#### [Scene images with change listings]
=== Section Start ===

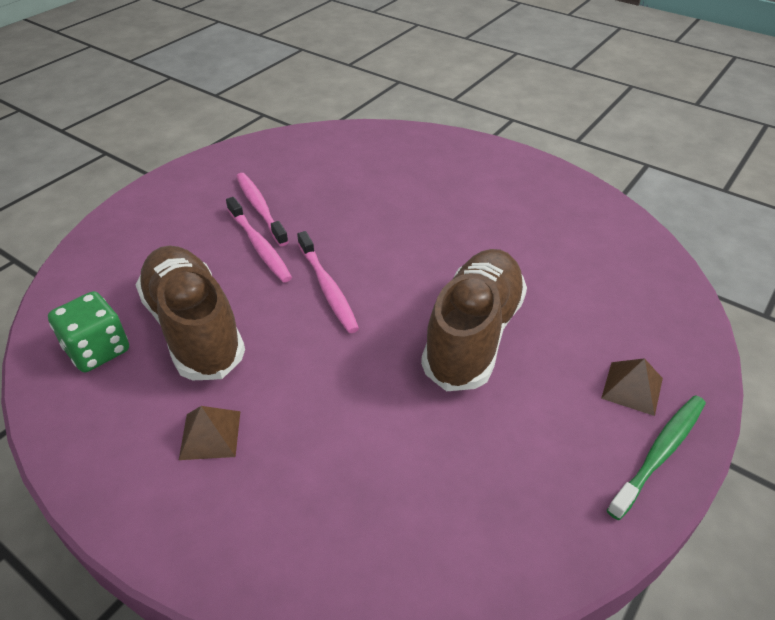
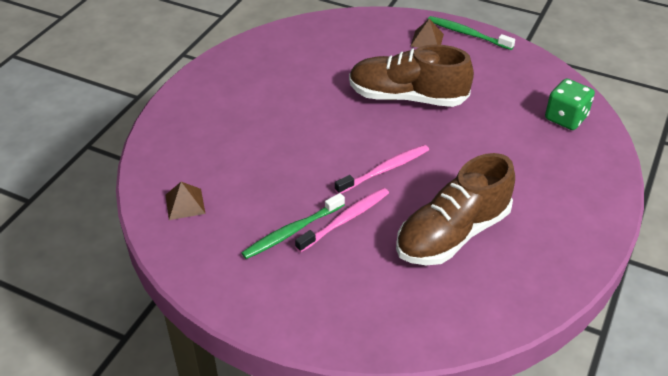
camera: 100 degrees left, 0 degrees up
(98, 350) = (496, 284): green dice -> green dice (566, 118)
(210, 435) = (537, 199): brown pyramid -> brown pyramid (185, 204)
(260, 208) = (291, 231): pink toothbrush -> green toothbrush

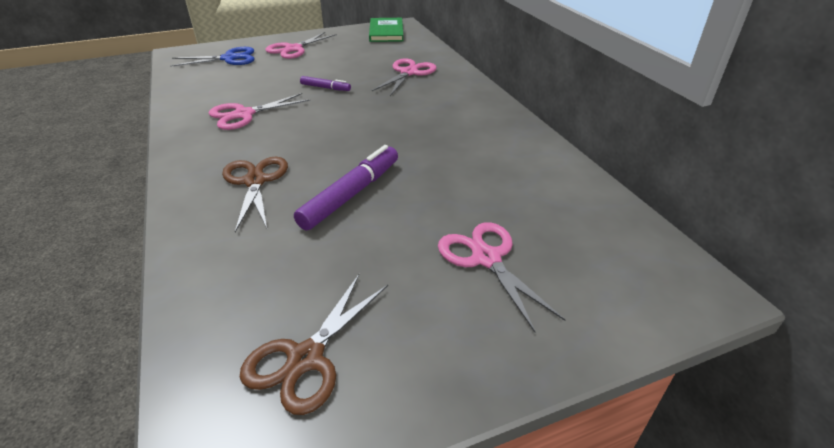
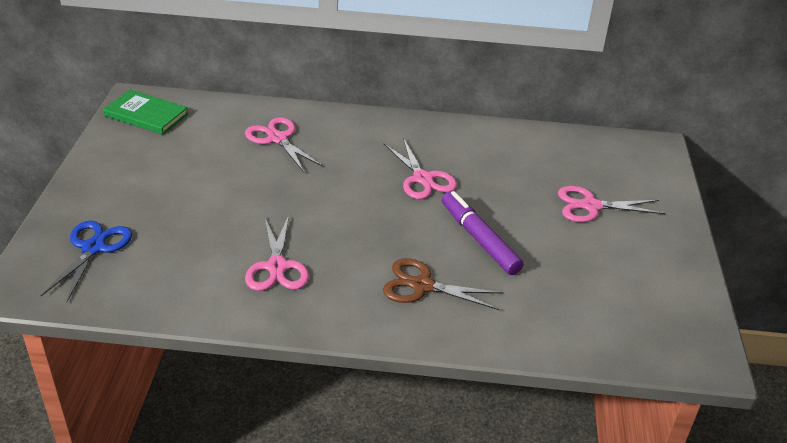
camera: 65 degrees left, 0 degrees up
(293, 49) = (121, 192): pink scissors -> pink scissors (423, 179)
(306, 358) = (645, 306): brown scissors -> none
(325, 88) = (261, 198): purple marker -> none

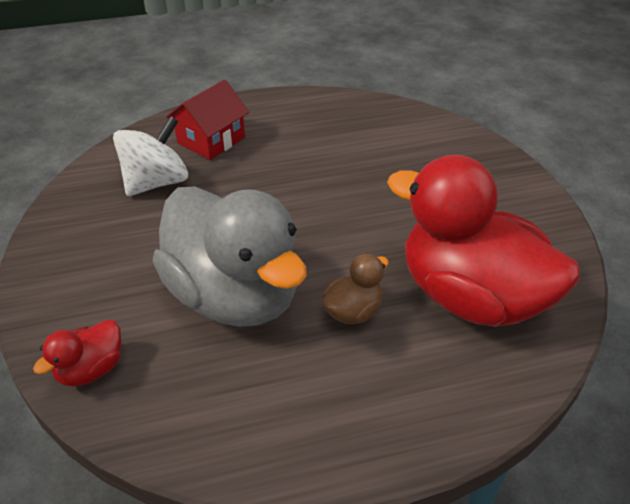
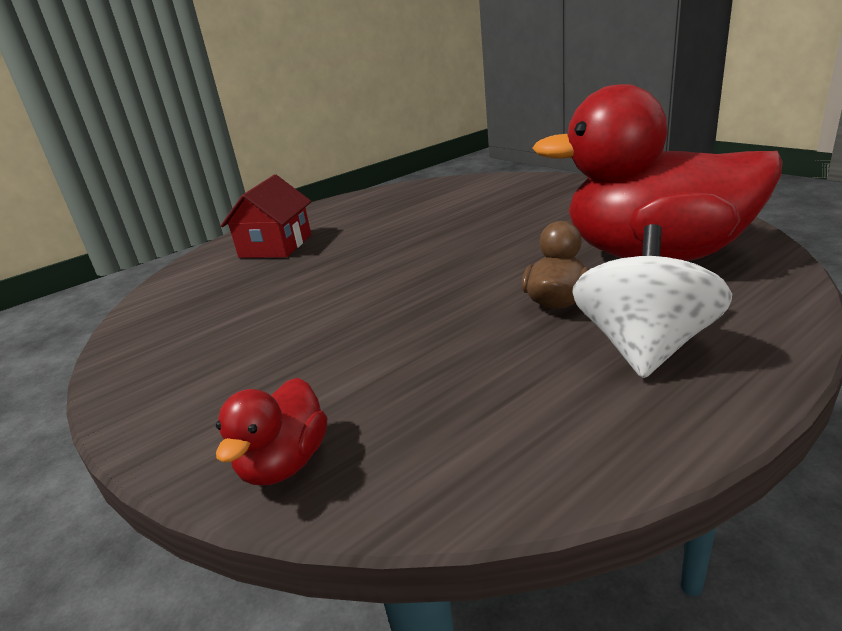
camera: 20 degrees left, 15 degrees down
(156, 182) = (237, 288): white spinning top -> white spinning top (644, 347)
(234, 296) = (414, 335): grey duck -> none

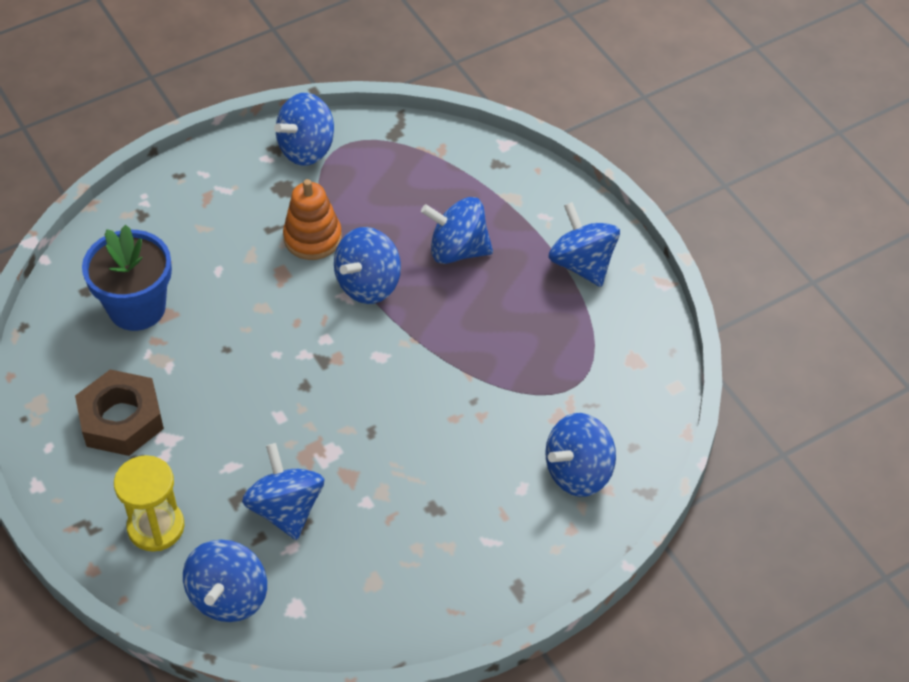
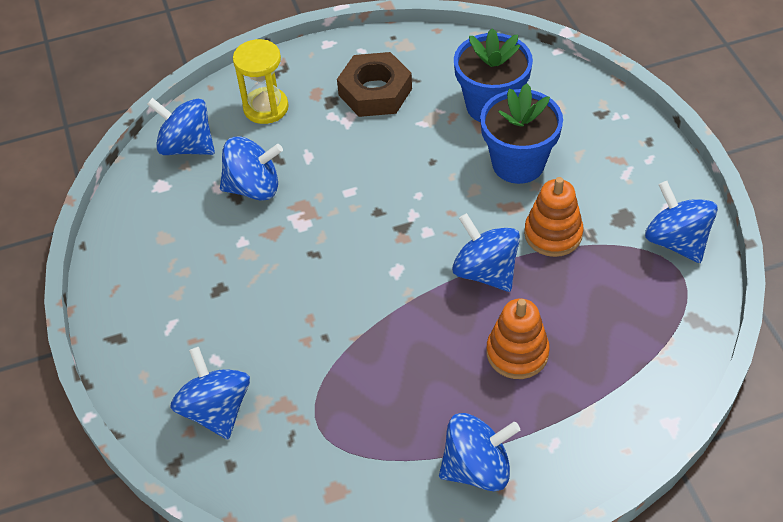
camera: 105 degrees right, 0 degrees up
(221, 275) = (518, 163): none -> blue flower pot
(458, 250) = (517, 353): blue spinning top -> orange stacking toy

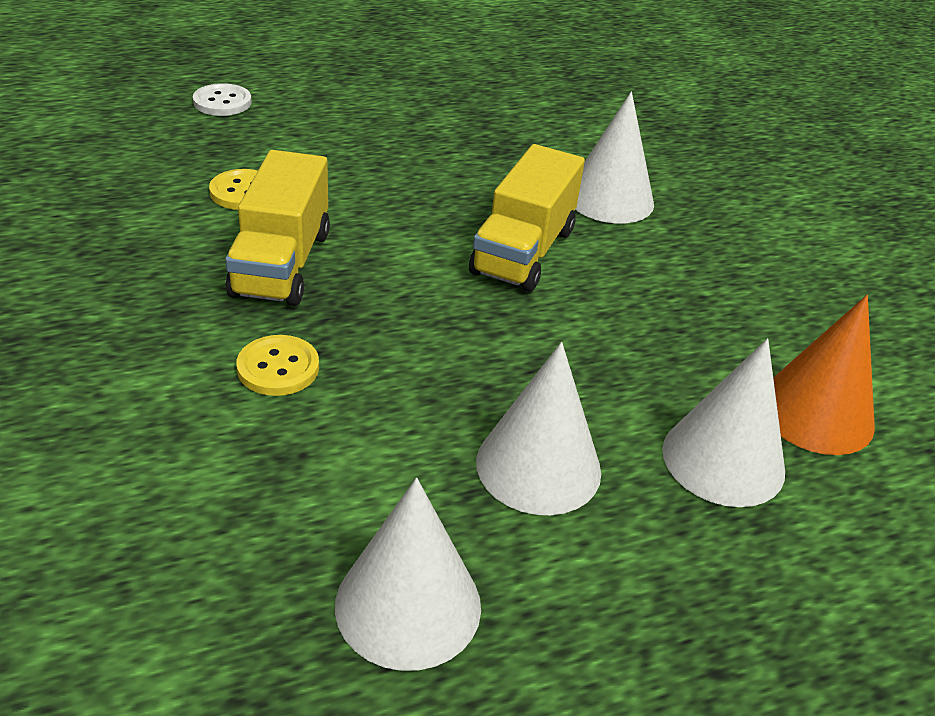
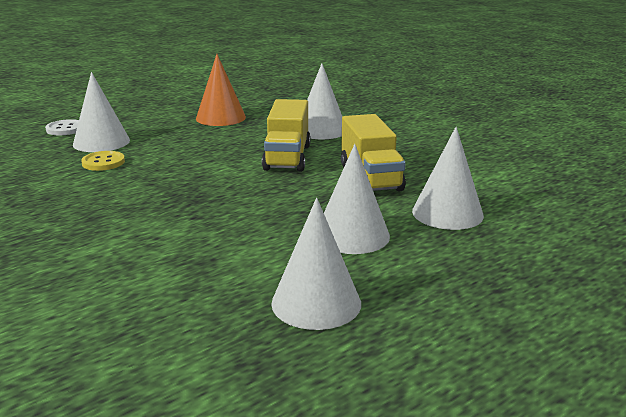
camera: 15 degrees left, 15 degrees down
(260, 145) = (101, 142): none -> white cone
(278, 368) = (174, 227): yellow button -> none
(281, 263) = (147, 186): yellow truck -> yellow truck (370, 177)
(815, 413) = (481, 187): orange cone -> orange cone (220, 118)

=== Section End ===

Please repeat the entries exactly. Do not include the pictures.

#### [SOLUTION TO THIS EXERCISE]
camera: 100 degrees left, 0 degrees up
(98, 350) = (496, 284): green dice -> green dice (566, 118)
(210, 435) = (537, 199): brown pyramid -> brown pyramid (185, 204)
(260, 208) = (291, 231): pink toothbrush -> green toothbrush

camera: 65 degrees left, 0 degrees up
(293, 49) = (121, 192): pink scissors -> pink scissors (423, 179)
(306, 358) = (645, 306): brown scissors -> none
(325, 88) = (261, 198): purple marker -> none

camera: 20 degrees left, 15 degrees down
(156, 182) = (237, 288): white spinning top -> white spinning top (644, 347)
(234, 296) = (414, 335): grey duck -> none

camera: 105 degrees right, 0 degrees up
(221, 275) = (518, 163): none -> blue flower pot
(458, 250) = (517, 353): blue spinning top -> orange stacking toy

camera: 15 degrees left, 15 degrees down
(260, 145) = (101, 142): none -> white cone
(278, 368) = (174, 227): yellow button -> none
(281, 263) = (147, 186): yellow truck -> yellow truck (370, 177)
(815, 413) = (481, 187): orange cone -> orange cone (220, 118)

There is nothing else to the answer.